-- Problem to solve --
Everything from the line holding "cyan round brick N5" through the last line of the records should be repeated word for word, and pictures should be omitted.

◆ ◆ ◆

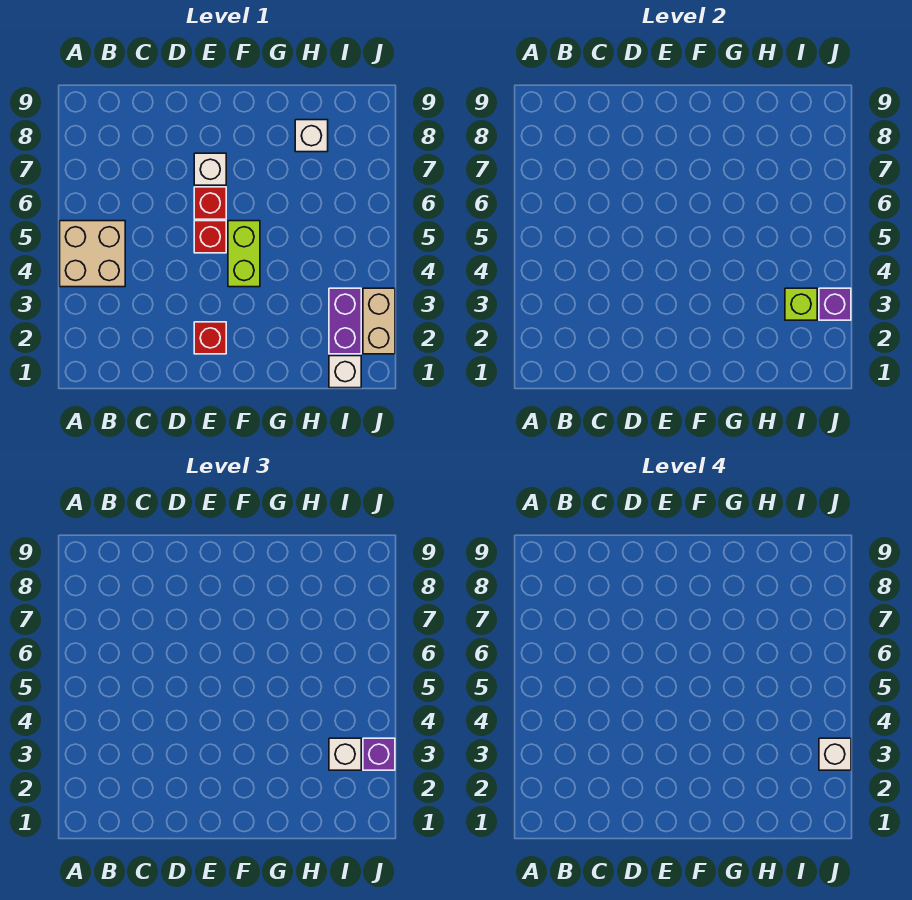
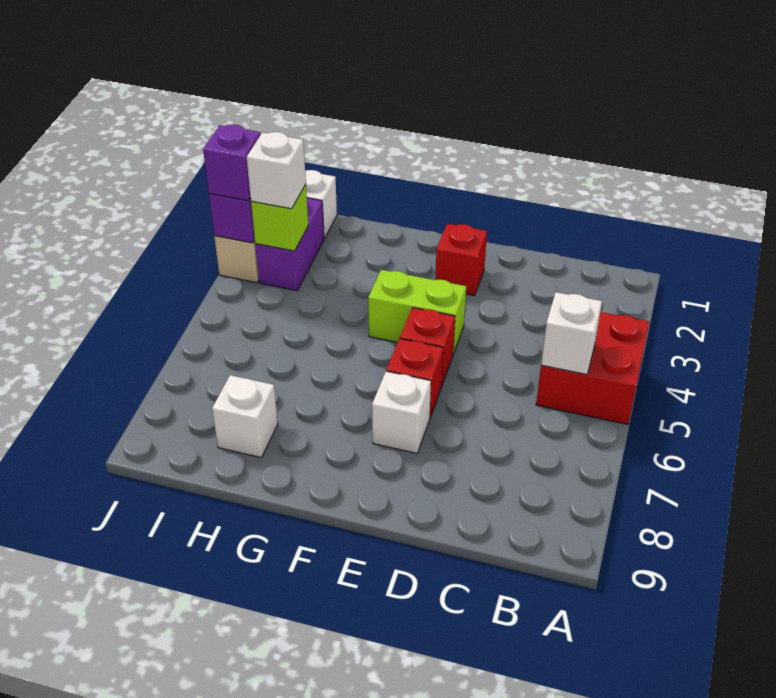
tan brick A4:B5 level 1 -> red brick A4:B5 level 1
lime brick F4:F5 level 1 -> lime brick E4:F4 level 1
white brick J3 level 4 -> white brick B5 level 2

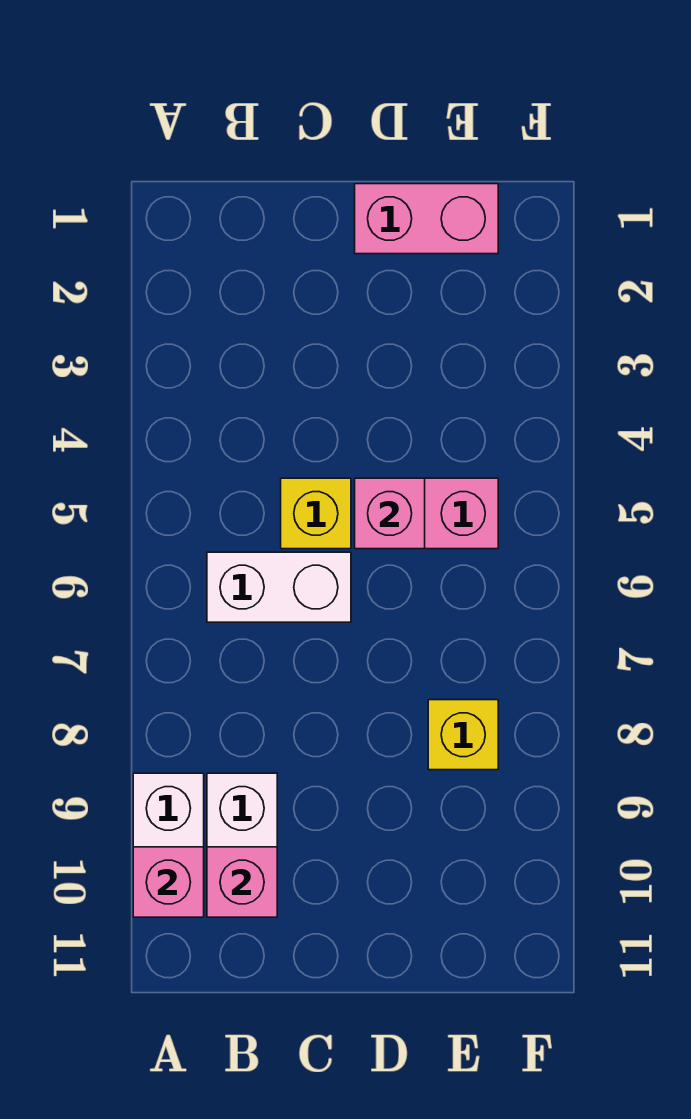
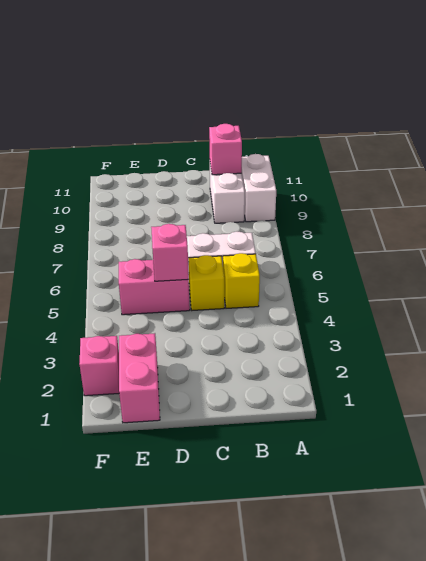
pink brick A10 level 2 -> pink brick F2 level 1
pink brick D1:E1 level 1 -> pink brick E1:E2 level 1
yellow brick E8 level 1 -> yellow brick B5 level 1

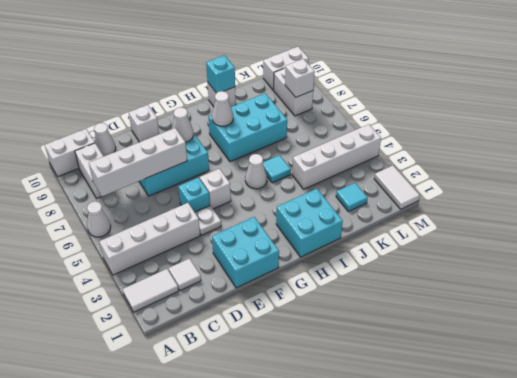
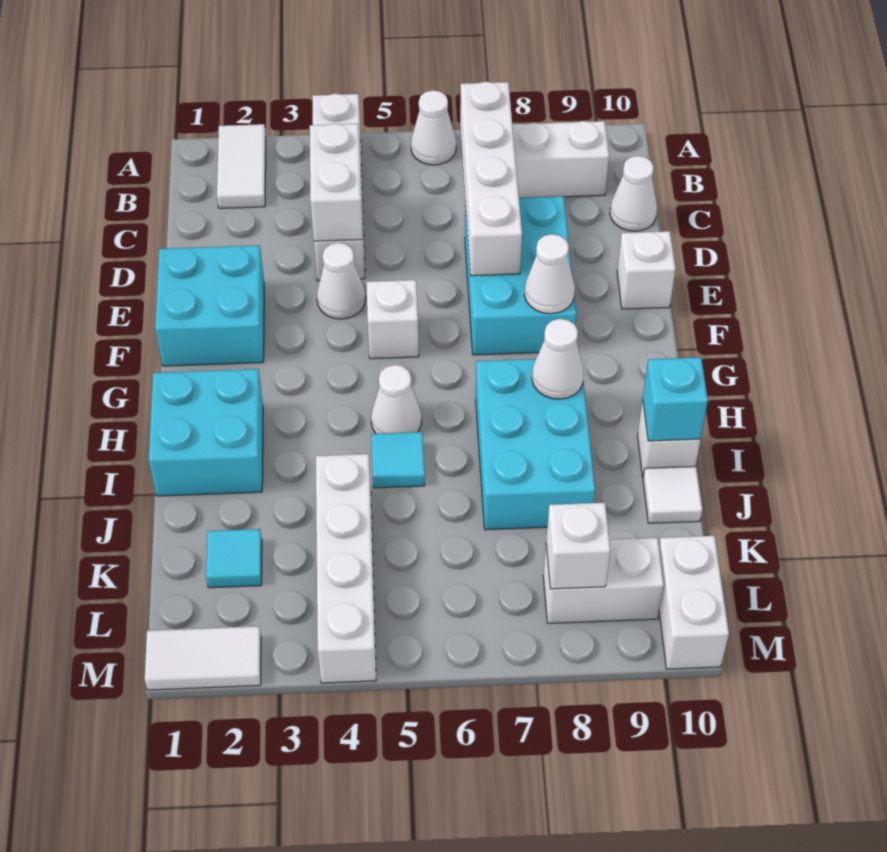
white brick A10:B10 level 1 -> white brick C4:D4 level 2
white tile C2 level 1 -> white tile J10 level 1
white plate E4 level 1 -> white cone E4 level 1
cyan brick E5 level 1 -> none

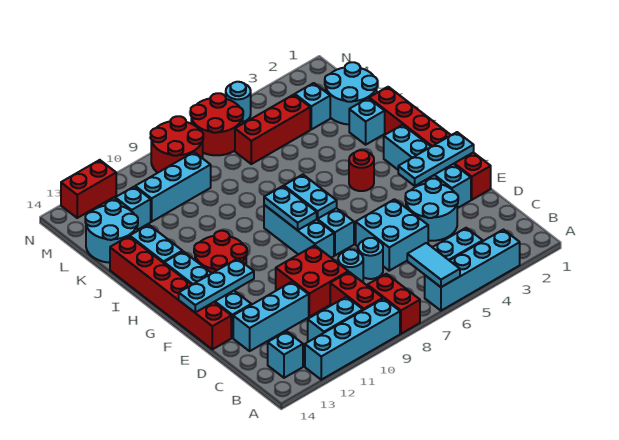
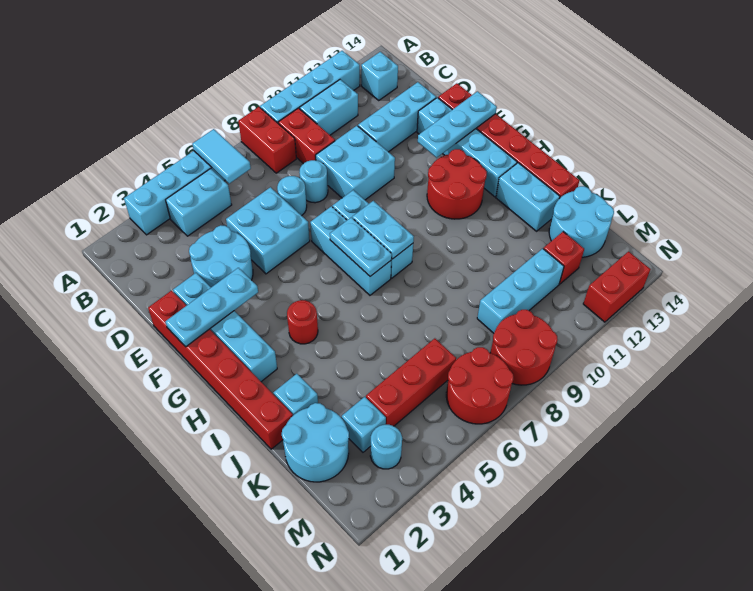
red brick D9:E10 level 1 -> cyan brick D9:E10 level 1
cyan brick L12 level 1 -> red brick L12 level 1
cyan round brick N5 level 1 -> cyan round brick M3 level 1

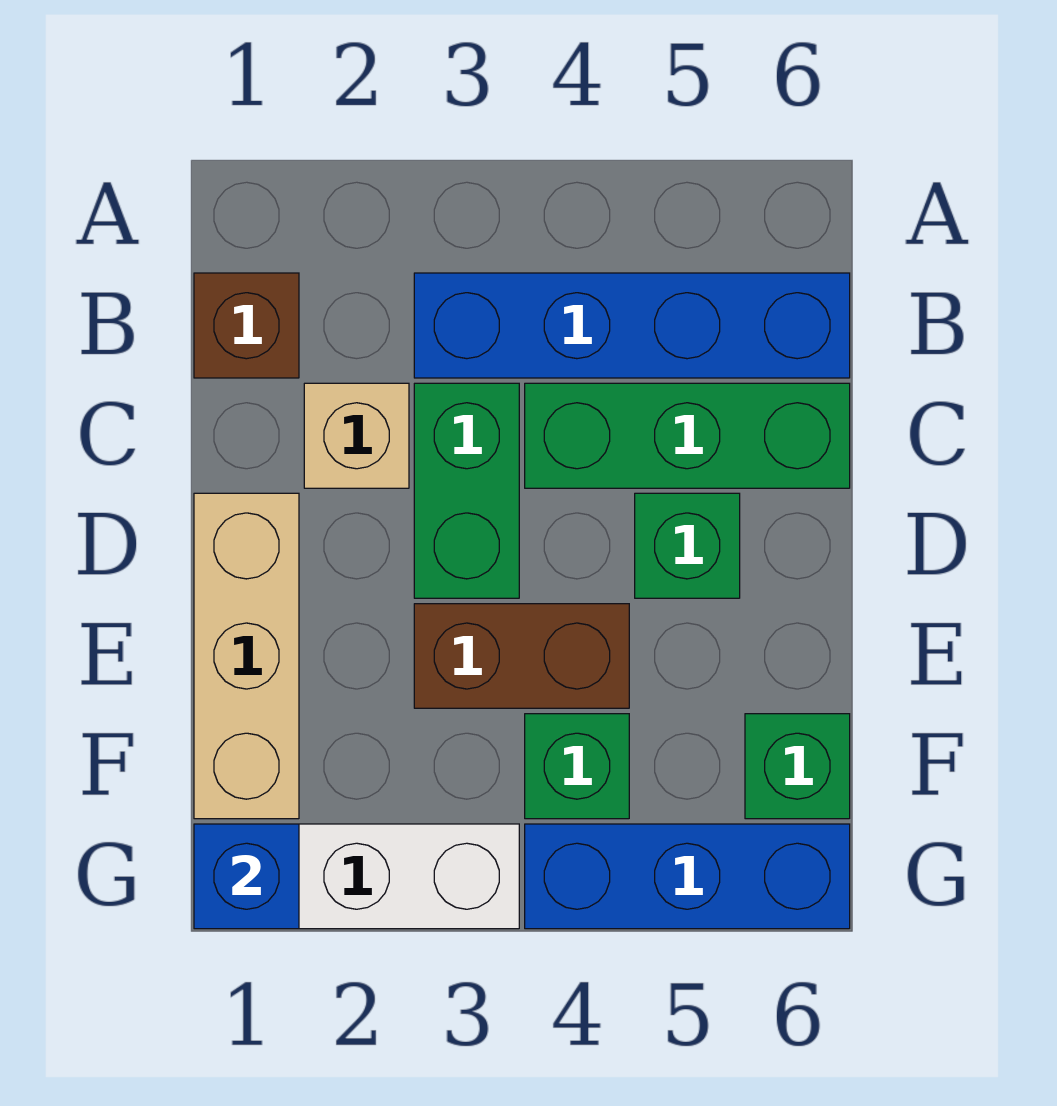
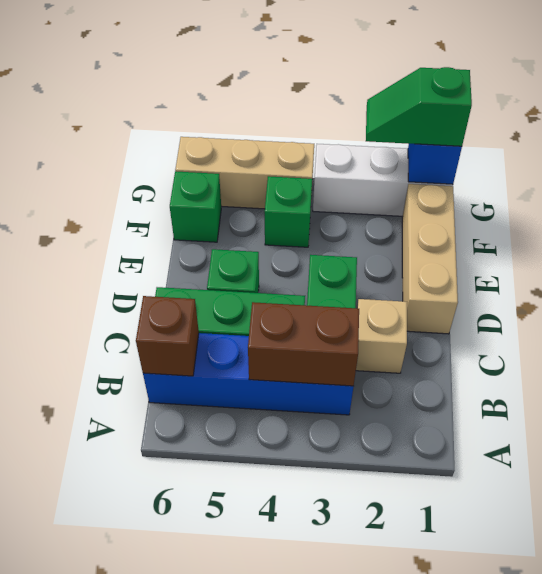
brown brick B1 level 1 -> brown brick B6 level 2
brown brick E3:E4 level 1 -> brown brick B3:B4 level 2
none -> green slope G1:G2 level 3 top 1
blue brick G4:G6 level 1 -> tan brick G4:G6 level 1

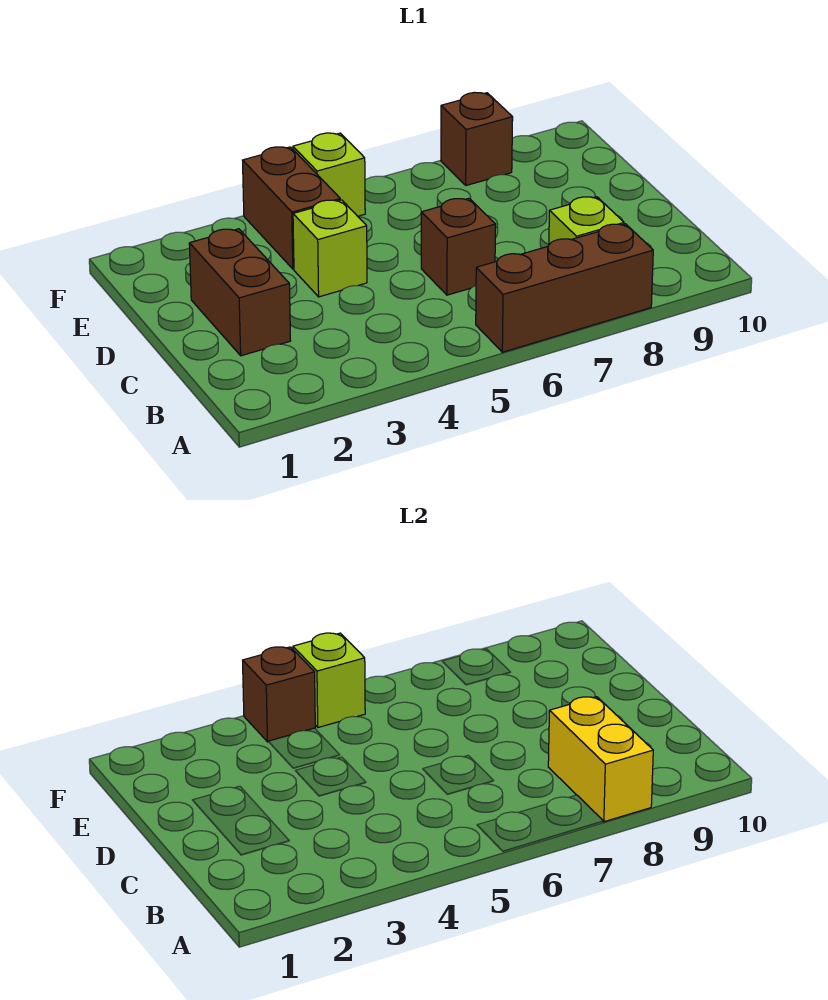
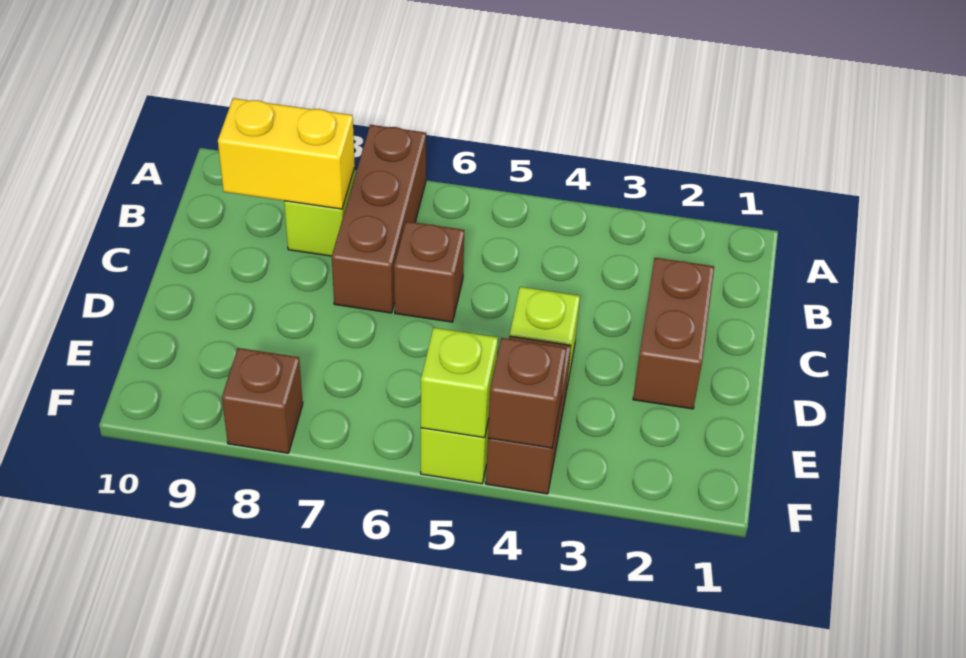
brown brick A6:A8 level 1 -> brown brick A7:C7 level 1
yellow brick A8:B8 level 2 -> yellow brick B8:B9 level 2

◆ ◆ ◆

-- Result of this task --
cyan round brick N5 level 1 -> cyan round brick M3 level 1

brown brick B1 level 1 -> brown brick B6 level 2
brown brick E3:E4 level 1 -> brown brick B3:B4 level 2
none -> green slope G1:G2 level 3 top 1
blue brick G4:G6 level 1 -> tan brick G4:G6 level 1

brown brick A6:A8 level 1 -> brown brick A7:C7 level 1
yellow brick A8:B8 level 2 -> yellow brick B8:B9 level 2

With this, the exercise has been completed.